Could you return verbatim everything in the items below from the line containing "Question: Where is" down to the line containing "Locate an element on the screen. The", with both of those lines included?

** SOURCE DATA follows **

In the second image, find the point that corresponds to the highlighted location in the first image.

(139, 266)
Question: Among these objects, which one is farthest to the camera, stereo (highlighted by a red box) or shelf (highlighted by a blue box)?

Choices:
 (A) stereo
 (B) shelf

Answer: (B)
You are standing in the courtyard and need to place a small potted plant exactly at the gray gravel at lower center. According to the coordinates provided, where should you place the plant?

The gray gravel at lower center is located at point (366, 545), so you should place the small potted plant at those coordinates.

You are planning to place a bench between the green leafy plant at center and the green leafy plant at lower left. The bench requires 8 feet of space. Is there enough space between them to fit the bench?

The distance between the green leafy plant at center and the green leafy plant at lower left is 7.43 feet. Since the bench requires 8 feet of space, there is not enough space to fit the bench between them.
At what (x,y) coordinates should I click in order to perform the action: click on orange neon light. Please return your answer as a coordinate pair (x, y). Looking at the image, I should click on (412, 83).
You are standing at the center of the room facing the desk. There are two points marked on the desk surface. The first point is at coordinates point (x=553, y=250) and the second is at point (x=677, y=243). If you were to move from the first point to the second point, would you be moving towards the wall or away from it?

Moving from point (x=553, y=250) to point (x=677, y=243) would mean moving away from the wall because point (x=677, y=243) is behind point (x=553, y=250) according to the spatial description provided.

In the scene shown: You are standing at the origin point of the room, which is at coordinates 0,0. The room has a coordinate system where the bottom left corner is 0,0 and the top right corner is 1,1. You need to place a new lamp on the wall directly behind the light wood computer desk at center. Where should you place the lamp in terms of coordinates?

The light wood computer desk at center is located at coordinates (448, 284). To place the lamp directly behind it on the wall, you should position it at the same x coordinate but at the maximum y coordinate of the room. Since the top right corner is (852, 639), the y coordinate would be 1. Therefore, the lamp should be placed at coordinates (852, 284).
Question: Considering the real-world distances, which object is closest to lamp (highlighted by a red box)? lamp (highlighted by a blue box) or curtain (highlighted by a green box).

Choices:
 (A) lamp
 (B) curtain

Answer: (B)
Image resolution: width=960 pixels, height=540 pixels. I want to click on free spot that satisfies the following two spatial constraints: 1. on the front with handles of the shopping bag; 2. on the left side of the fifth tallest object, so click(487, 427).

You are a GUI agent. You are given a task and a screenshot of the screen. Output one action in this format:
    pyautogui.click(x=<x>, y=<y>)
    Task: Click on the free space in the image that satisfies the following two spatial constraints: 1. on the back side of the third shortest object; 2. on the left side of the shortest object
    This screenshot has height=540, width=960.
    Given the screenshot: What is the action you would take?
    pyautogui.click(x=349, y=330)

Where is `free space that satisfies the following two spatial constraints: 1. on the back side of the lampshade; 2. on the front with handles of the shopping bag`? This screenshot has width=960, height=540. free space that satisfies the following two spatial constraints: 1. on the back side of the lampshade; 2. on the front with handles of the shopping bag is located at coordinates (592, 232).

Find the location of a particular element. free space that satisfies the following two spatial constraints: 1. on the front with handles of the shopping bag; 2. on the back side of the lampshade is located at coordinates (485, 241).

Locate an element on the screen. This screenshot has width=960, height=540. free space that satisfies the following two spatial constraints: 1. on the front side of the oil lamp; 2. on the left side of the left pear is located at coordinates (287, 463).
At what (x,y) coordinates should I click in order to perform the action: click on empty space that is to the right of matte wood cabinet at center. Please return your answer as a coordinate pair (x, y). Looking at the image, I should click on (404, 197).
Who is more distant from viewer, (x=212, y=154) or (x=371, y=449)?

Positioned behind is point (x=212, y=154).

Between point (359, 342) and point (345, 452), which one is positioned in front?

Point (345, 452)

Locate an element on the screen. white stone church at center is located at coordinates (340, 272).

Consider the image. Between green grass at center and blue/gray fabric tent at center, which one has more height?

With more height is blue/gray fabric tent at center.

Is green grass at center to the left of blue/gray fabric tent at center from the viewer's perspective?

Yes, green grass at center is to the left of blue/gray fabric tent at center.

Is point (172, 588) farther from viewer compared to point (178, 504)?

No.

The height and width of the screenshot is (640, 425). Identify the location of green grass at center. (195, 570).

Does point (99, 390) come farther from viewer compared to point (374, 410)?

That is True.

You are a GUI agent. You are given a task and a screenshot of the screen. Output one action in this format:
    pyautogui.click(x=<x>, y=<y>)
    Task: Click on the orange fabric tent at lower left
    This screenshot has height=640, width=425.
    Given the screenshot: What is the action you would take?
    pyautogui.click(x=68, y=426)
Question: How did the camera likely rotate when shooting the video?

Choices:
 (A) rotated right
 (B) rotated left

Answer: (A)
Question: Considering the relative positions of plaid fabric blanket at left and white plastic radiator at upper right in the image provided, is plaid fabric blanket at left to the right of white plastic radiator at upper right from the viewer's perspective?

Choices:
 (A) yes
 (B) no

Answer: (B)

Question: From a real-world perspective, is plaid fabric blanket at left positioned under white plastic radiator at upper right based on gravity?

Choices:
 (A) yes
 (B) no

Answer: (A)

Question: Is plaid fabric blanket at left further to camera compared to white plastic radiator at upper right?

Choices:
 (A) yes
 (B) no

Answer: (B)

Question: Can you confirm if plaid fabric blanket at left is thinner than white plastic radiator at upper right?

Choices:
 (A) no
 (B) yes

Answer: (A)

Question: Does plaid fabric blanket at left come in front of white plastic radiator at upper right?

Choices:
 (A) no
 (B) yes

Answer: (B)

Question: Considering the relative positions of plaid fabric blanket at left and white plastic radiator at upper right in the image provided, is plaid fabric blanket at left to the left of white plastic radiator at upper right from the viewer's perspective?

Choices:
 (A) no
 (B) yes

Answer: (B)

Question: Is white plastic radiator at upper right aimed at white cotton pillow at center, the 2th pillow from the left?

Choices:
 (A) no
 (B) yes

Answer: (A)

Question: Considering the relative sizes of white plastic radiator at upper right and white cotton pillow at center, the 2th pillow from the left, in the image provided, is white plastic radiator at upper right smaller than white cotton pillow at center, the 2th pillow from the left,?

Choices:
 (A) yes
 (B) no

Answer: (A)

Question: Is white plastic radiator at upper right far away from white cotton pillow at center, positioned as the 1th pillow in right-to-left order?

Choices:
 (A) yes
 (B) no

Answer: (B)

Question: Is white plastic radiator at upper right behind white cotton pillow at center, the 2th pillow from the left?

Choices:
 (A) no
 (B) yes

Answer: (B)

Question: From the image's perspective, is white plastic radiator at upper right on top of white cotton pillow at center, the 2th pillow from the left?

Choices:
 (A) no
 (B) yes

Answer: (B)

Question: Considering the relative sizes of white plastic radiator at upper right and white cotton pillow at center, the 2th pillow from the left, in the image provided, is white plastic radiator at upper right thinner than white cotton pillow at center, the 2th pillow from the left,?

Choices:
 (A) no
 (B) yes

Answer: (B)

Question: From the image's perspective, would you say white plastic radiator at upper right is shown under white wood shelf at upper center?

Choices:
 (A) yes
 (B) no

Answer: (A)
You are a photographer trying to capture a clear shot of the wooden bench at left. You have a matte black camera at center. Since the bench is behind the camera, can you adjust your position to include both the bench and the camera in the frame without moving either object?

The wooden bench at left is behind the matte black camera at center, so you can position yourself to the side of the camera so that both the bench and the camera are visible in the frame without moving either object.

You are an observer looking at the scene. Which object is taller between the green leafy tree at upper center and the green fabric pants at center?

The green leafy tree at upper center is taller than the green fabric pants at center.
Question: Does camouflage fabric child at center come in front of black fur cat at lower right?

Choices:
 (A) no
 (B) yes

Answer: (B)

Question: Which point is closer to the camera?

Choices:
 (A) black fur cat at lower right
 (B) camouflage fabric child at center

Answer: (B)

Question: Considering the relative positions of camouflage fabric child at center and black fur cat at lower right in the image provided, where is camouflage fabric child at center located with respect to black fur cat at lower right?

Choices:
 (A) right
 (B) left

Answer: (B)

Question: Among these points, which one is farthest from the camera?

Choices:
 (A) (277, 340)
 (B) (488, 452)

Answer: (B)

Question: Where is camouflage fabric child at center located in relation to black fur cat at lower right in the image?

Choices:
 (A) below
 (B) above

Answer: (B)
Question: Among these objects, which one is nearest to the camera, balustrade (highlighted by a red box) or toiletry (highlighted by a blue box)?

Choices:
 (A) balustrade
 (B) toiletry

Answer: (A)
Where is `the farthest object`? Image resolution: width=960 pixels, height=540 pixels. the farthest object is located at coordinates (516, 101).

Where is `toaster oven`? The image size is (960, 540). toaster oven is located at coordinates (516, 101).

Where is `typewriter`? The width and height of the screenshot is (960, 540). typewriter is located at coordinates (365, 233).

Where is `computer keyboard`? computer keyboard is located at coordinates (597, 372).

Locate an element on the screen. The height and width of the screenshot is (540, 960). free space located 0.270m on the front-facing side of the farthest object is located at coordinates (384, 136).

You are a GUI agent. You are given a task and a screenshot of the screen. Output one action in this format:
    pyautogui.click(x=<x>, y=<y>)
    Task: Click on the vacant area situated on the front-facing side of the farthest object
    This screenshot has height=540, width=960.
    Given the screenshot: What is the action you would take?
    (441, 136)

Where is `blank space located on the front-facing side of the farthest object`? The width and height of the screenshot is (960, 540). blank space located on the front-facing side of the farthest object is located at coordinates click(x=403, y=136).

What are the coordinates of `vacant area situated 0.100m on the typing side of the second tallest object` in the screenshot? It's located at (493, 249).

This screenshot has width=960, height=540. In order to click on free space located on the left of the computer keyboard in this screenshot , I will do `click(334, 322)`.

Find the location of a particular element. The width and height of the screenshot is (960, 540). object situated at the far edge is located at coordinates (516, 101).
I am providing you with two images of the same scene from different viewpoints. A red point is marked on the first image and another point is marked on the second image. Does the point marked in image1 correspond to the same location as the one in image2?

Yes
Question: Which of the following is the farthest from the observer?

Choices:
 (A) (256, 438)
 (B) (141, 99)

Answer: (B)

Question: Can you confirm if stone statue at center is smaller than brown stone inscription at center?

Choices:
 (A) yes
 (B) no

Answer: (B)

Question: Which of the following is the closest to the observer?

** End of SOURCE DATA **

## [YOUR RESPONSE]
Question: Where is camouflage fabric child at center located in relation to black fur cat at lower right in the image?

Choices:
 (A) below
 (B) above

Answer: (B)
Question: Among these objects, which one is nearest to the camera, balustrade (highlighted by a red box) or toiletry (highlighted by a blue box)?

Choices:
 (A) balustrade
 (B) toiletry

Answer: (A)
Where is `the farthest object`? Image resolution: width=960 pixels, height=540 pixels. the farthest object is located at coordinates (516, 101).

Where is `toaster oven`? The image size is (960, 540). toaster oven is located at coordinates (516, 101).

Where is `typewriter`? The width and height of the screenshot is (960, 540). typewriter is located at coordinates (365, 233).

Where is `computer keyboard`? computer keyboard is located at coordinates (597, 372).

Locate an element on the screen. The height and width of the screenshot is (540, 960). free space located 0.270m on the front-facing side of the farthest object is located at coordinates (384, 136).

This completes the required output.